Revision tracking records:
####

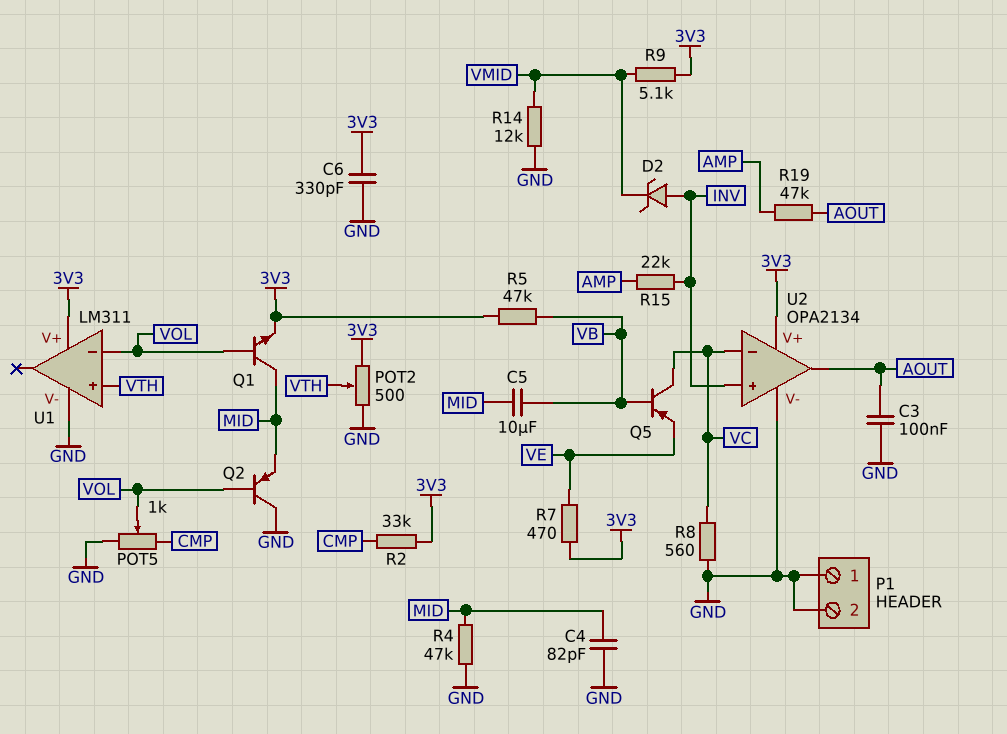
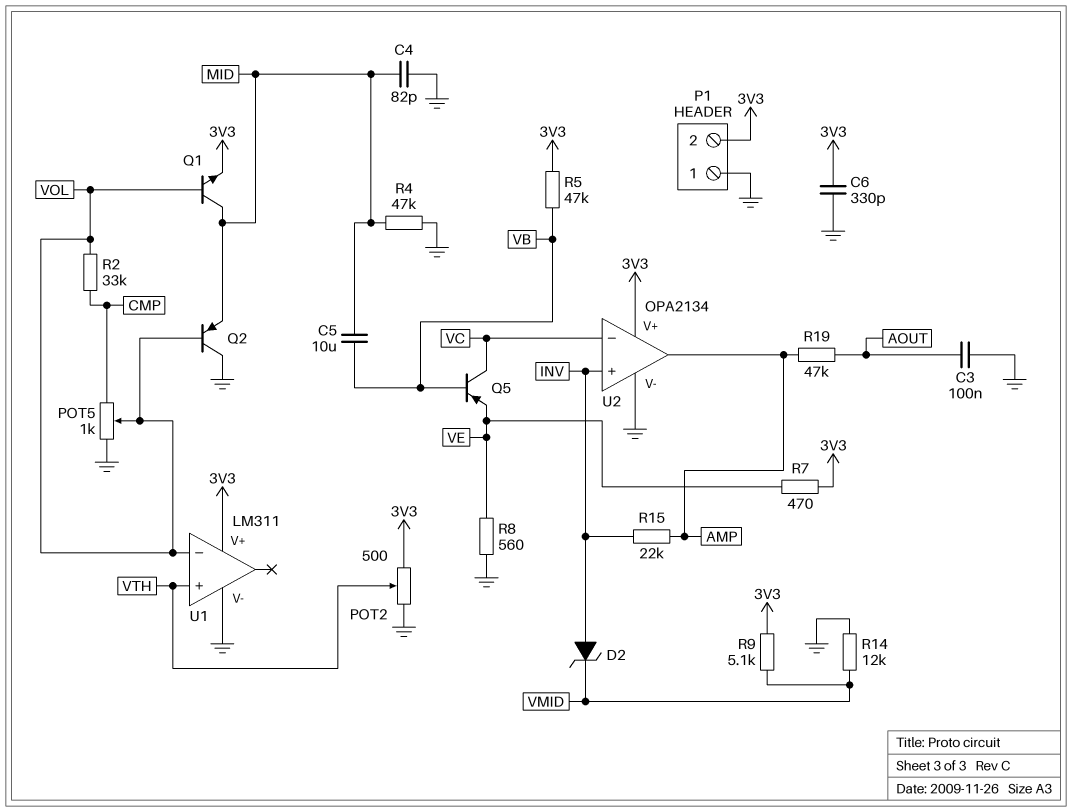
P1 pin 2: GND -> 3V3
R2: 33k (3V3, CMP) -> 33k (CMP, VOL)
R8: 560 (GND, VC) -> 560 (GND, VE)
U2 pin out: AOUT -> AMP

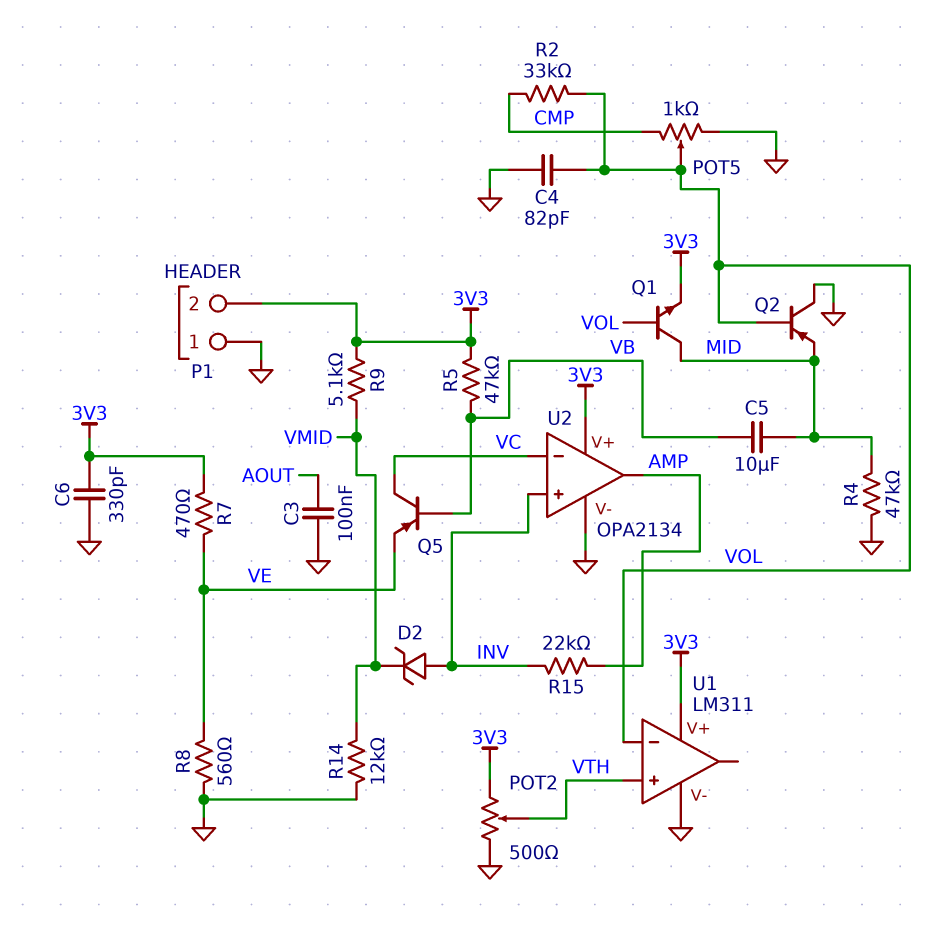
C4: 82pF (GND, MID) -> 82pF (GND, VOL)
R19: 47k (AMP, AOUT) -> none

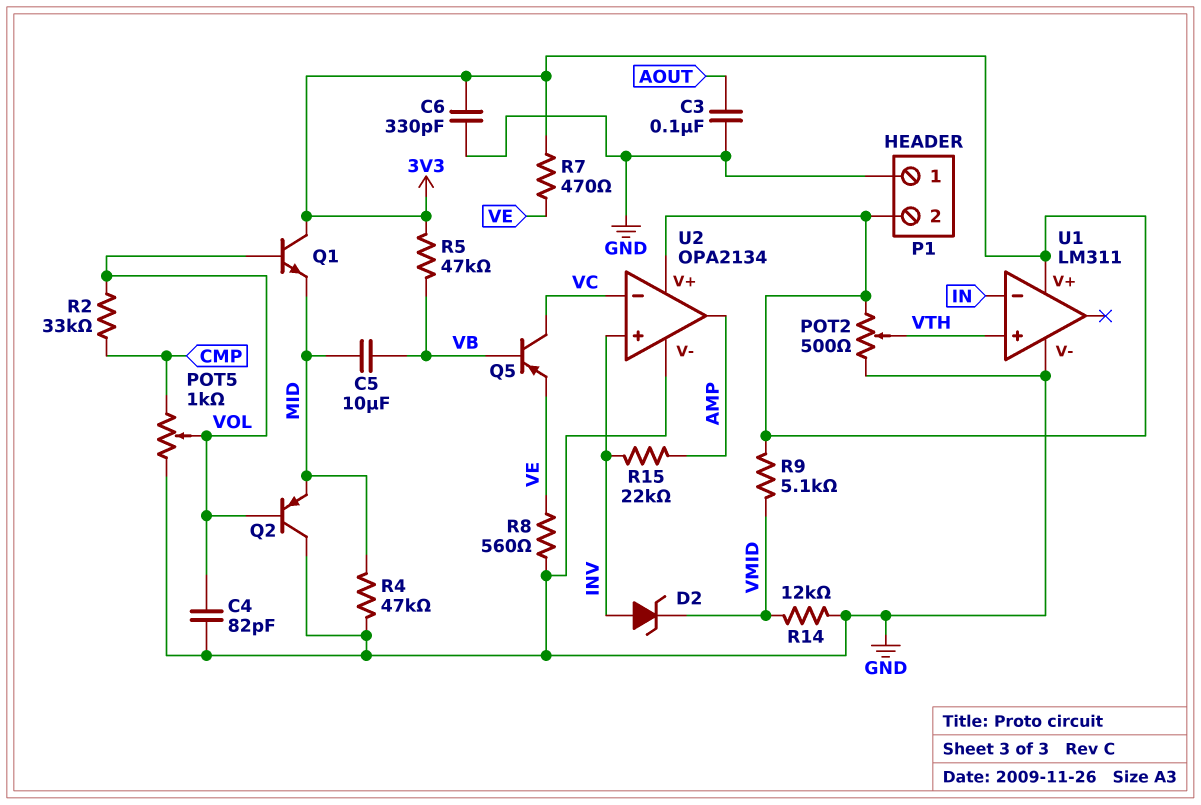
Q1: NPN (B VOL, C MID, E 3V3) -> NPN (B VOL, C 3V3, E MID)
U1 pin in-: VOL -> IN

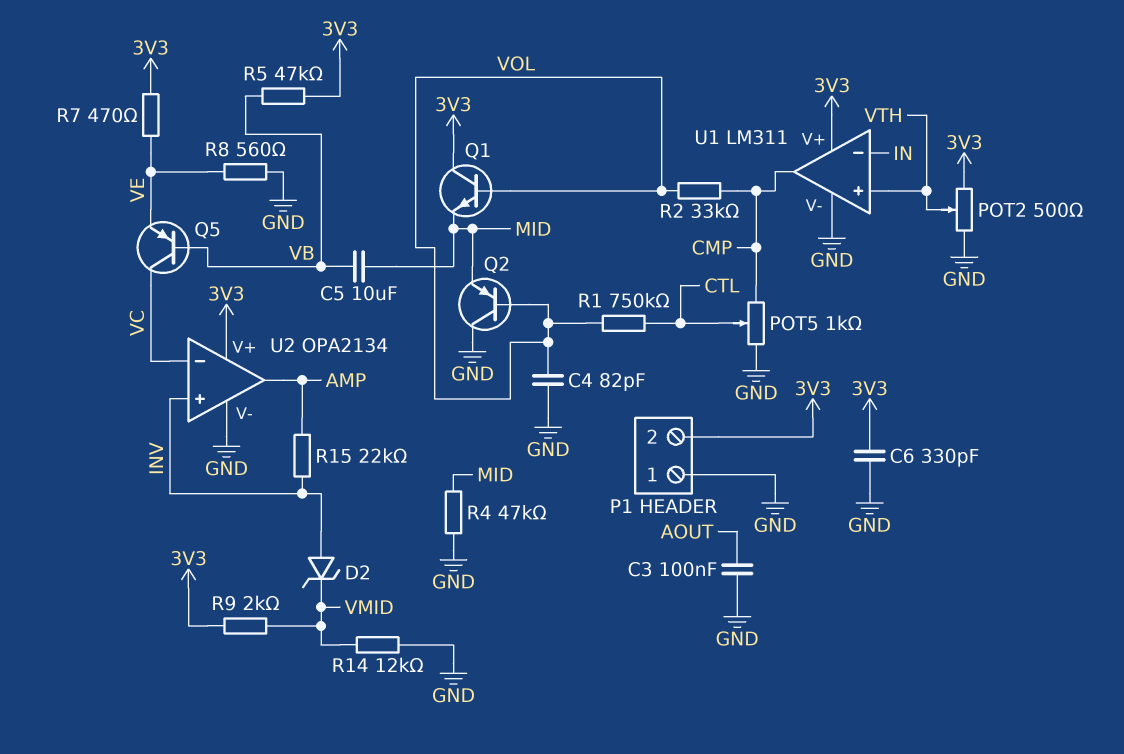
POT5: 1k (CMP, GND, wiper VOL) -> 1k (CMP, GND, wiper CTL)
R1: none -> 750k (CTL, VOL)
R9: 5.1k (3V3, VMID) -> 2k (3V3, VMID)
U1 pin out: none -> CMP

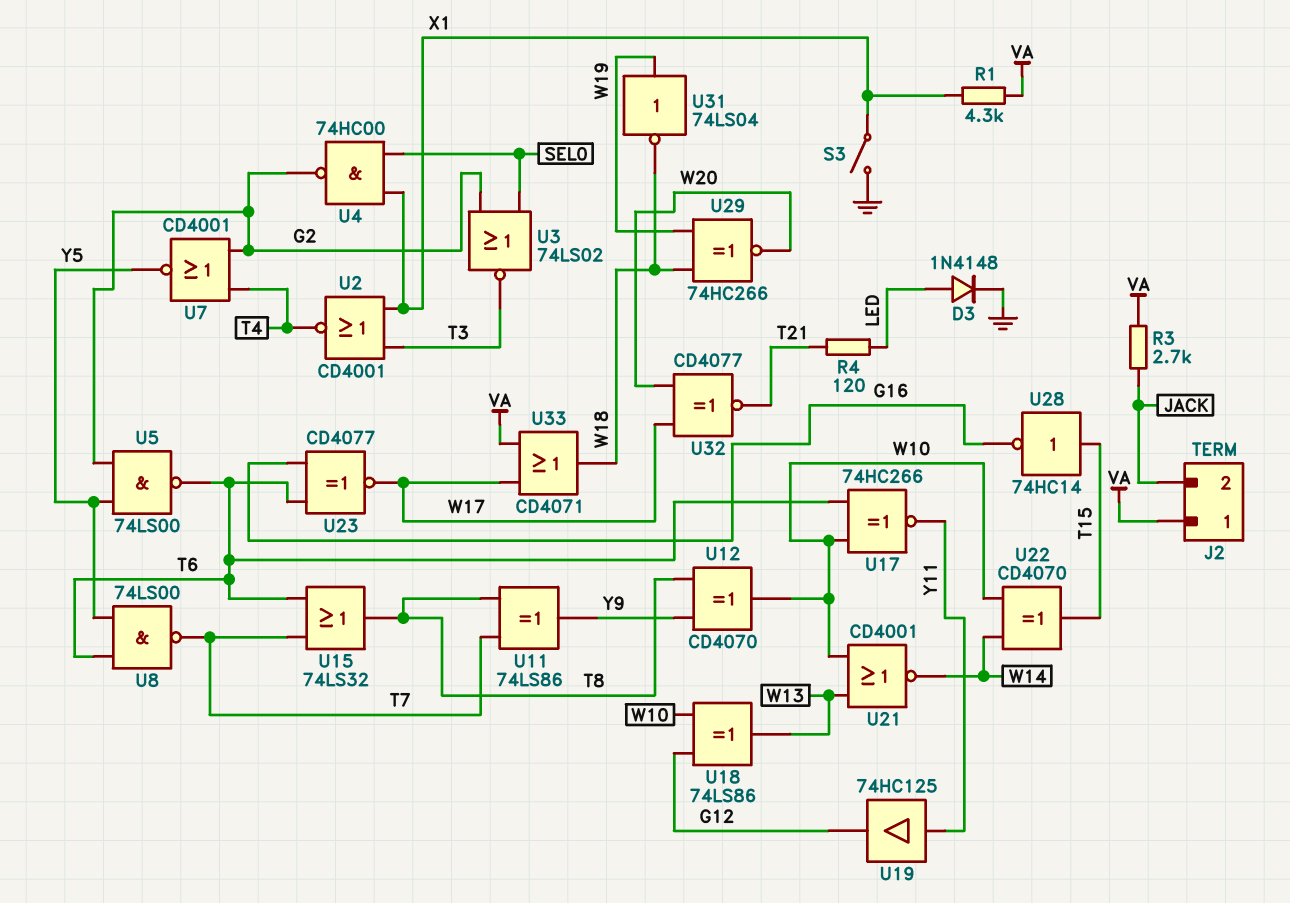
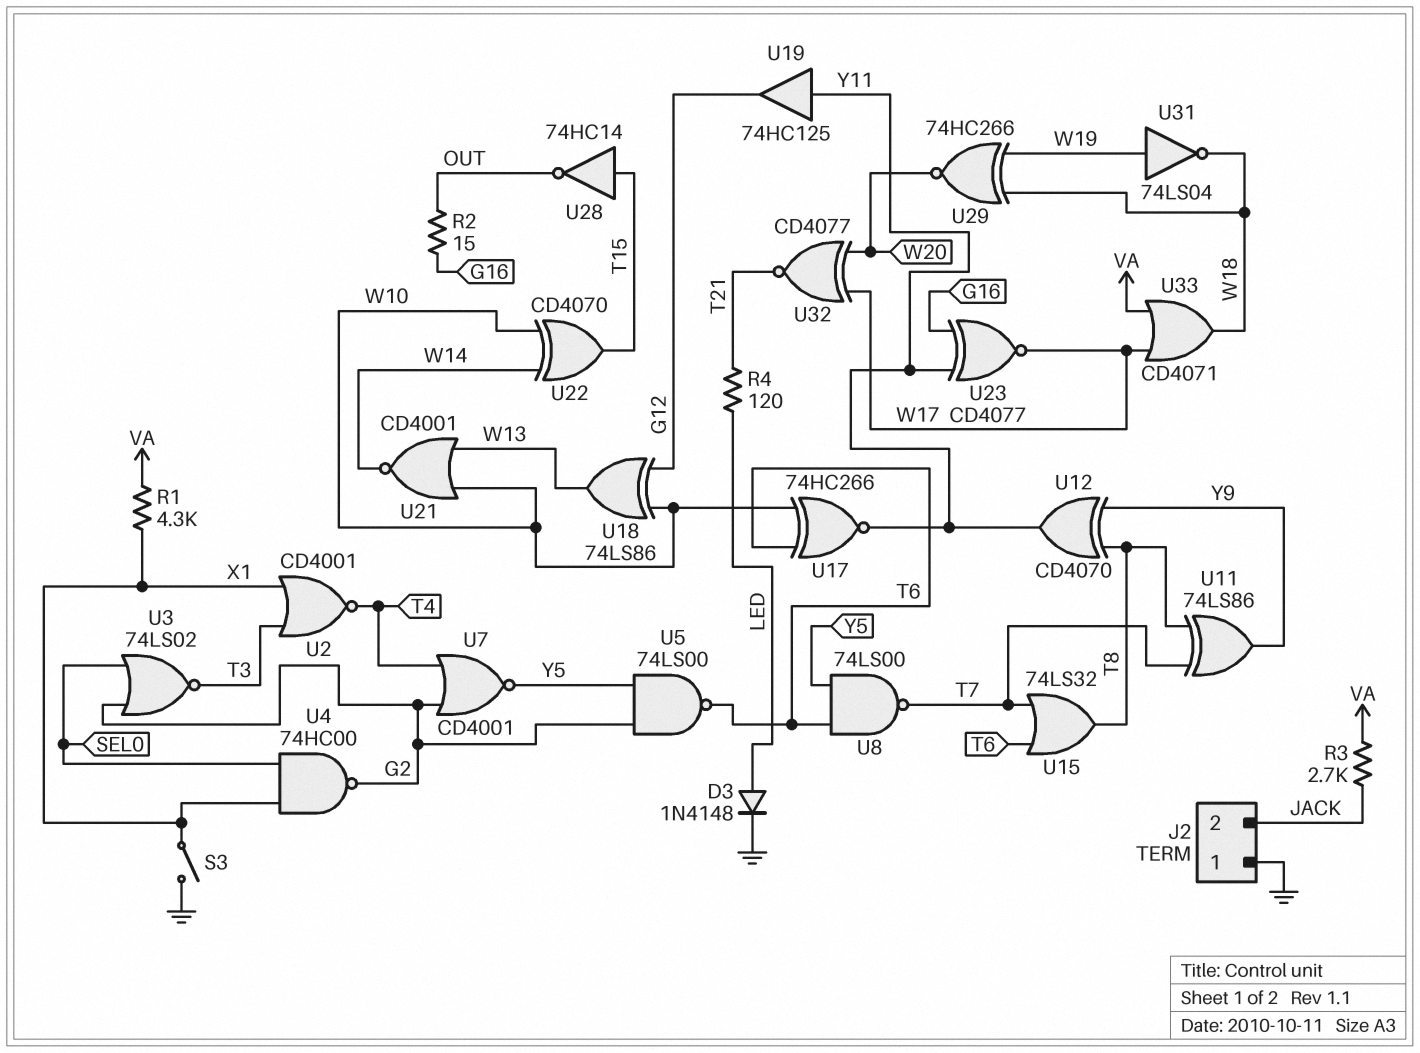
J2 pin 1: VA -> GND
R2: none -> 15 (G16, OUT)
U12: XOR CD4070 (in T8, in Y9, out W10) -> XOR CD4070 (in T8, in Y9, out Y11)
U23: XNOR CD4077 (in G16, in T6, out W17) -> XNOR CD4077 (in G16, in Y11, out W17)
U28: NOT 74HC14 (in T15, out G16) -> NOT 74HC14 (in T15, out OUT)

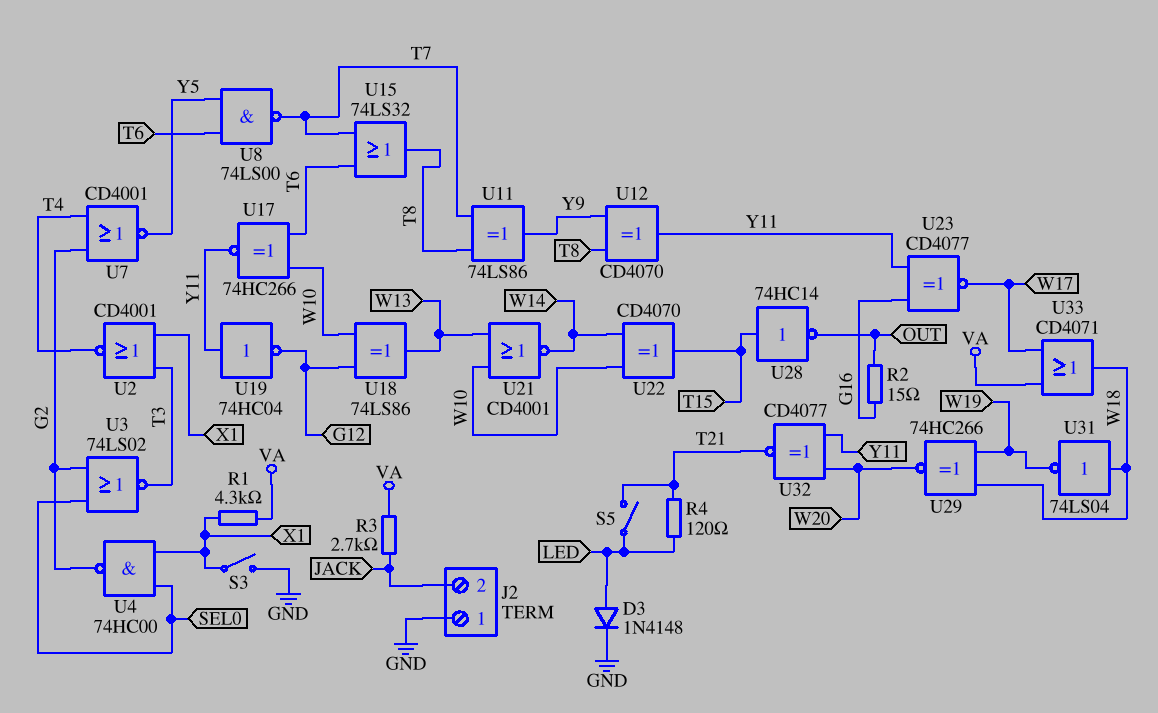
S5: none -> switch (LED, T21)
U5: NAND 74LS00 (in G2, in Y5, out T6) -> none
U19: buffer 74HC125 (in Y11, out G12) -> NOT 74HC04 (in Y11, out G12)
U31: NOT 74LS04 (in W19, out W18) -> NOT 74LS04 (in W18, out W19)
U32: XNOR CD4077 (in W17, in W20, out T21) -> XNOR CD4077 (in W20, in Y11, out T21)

####

**Task goal**
Please copy out from the data above, without any picture, exactly the lines running from the one that holds "J2 pin 1: VA -> GND" through the one that holds "S5: none -> switch (LED, T21)", and nothing beyond them.

**Answer section**
J2 pin 1: VA -> GND
R2: none -> 15 (G16, OUT)
U12: XOR CD4070 (in T8, in Y9, out W10) -> XOR CD4070 (in T8, in Y9, out Y11)
U23: XNOR CD4077 (in G16, in T6, out W17) -> XNOR CD4077 (in G16, in Y11, out W17)
U28: NOT 74HC14 (in T15, out G16) -> NOT 74HC14 (in T15, out OUT)

S5: none -> switch (LED, T21)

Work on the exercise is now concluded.